- Data for the task -

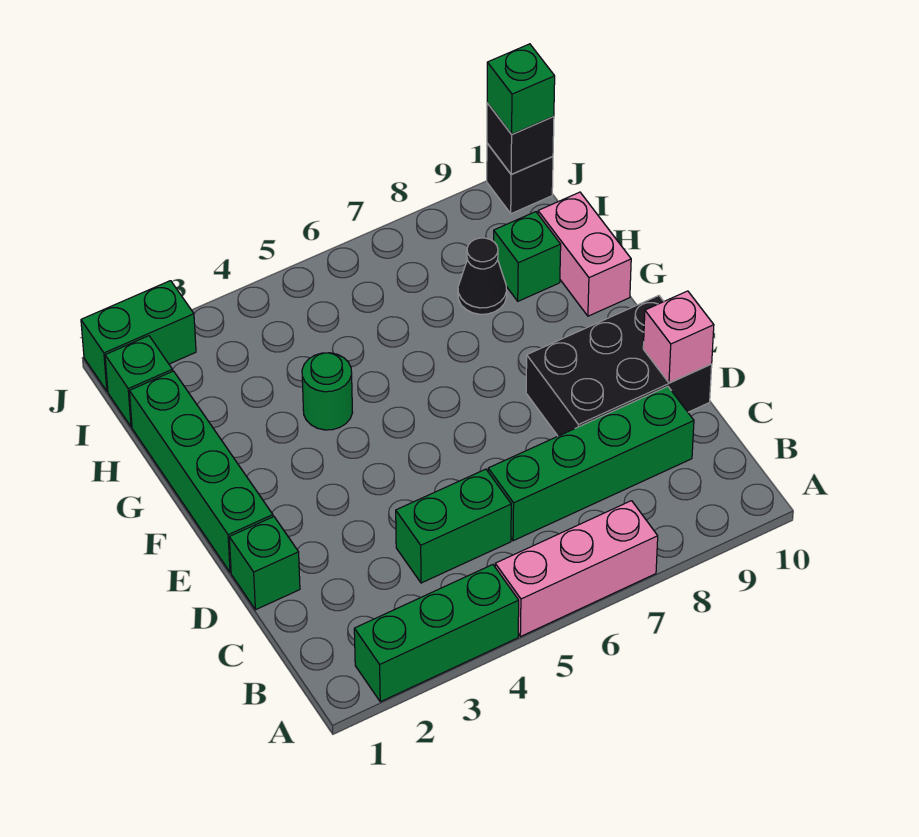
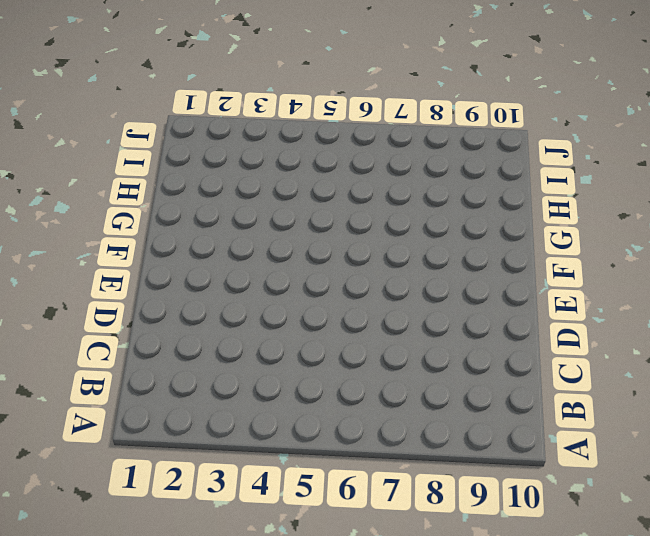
none -> green brick A2:A4 level 1
none -> pink brick A5:A7 level 1
none -> green brick C4:C5 level 1

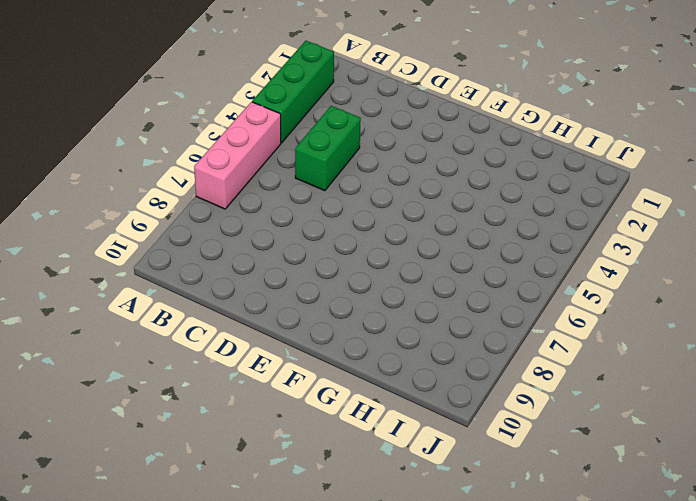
none -> green brick C6:C9 level 1
none -> green brick D1 level 1
none -> black brick D8:E10 level 1

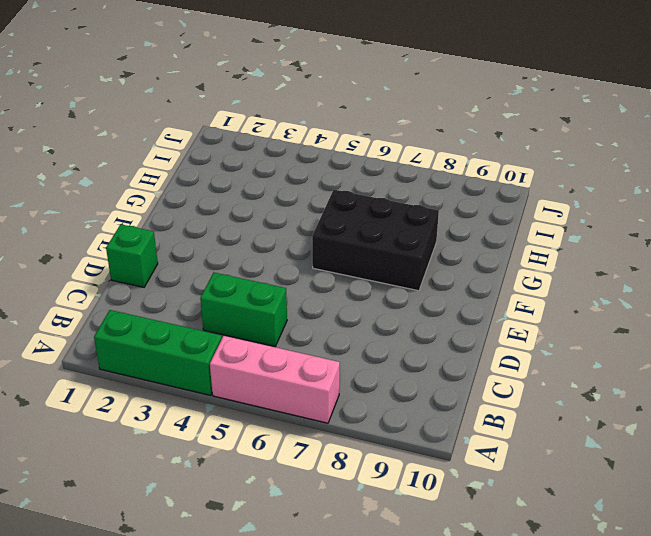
black brick F6:G8 level 1 -> black brick D8:E10 level 1
none -> green brick C6:C9 level 1
none -> green brick E1:H1 level 1
none -> green round brick G4 level 1

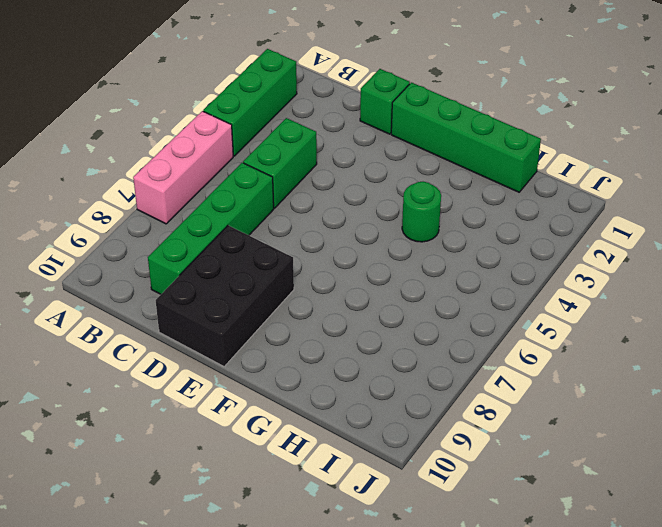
none -> pink brick G10:H10 level 1
none -> black cone H8 level 1
none -> green brick H9 level 1

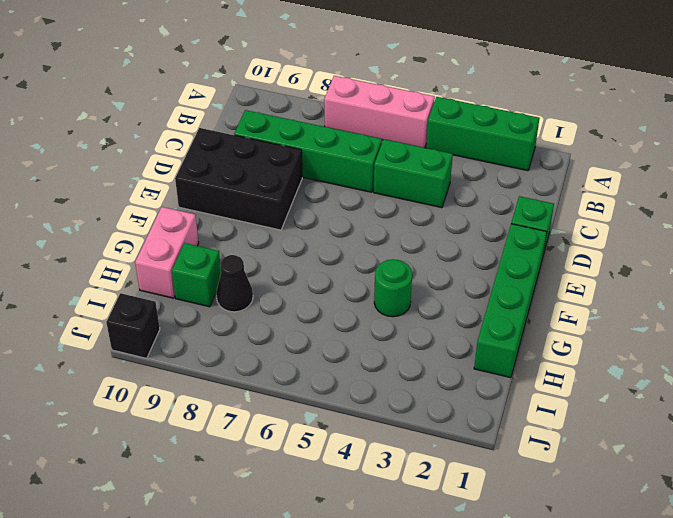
none -> green brick I1 level 1
none -> green brick J1:J2 level 1
none -> pink brick D10 level 2

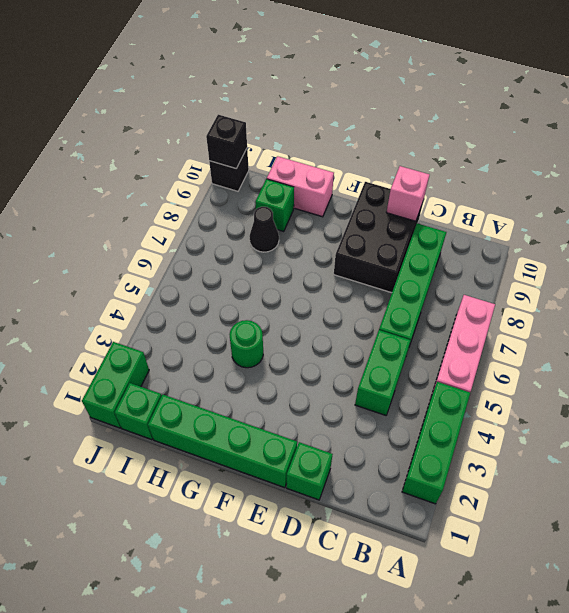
none -> green brick J10 level 3

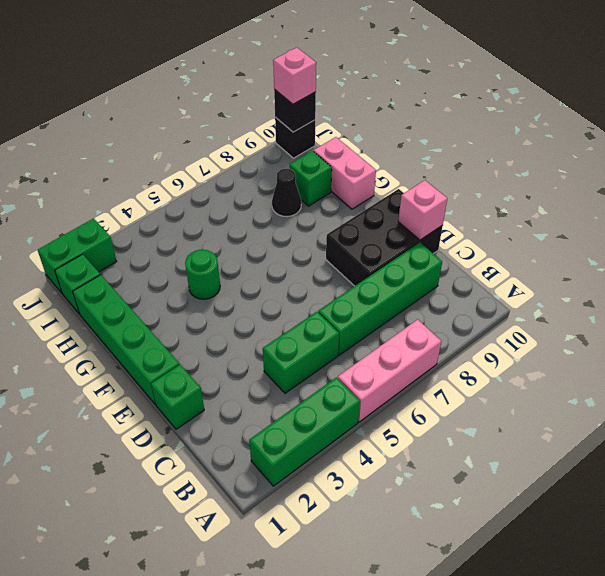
pink brick J10 level 3 -> green brick J10 level 3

- Description of the task -
Your copy should run from the line that has "none -> pink brick D10 level 2" through the last line above, exactly, with both ends in and pictures out.

- Task response -
none -> pink brick D10 level 2

none -> green brick J10 level 3

pink brick J10 level 3 -> green brick J10 level 3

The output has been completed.